Segment Start: Available data
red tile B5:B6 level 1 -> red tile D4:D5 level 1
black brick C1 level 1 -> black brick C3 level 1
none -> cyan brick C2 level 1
Segment End: Available data
* Aim of the exercise
Scan the listing above. Gather each line that contains the word "brick".

* Exercise output
black brick C1 level 1 -> black brick C3 level 1
none -> cyan brick C2 level 1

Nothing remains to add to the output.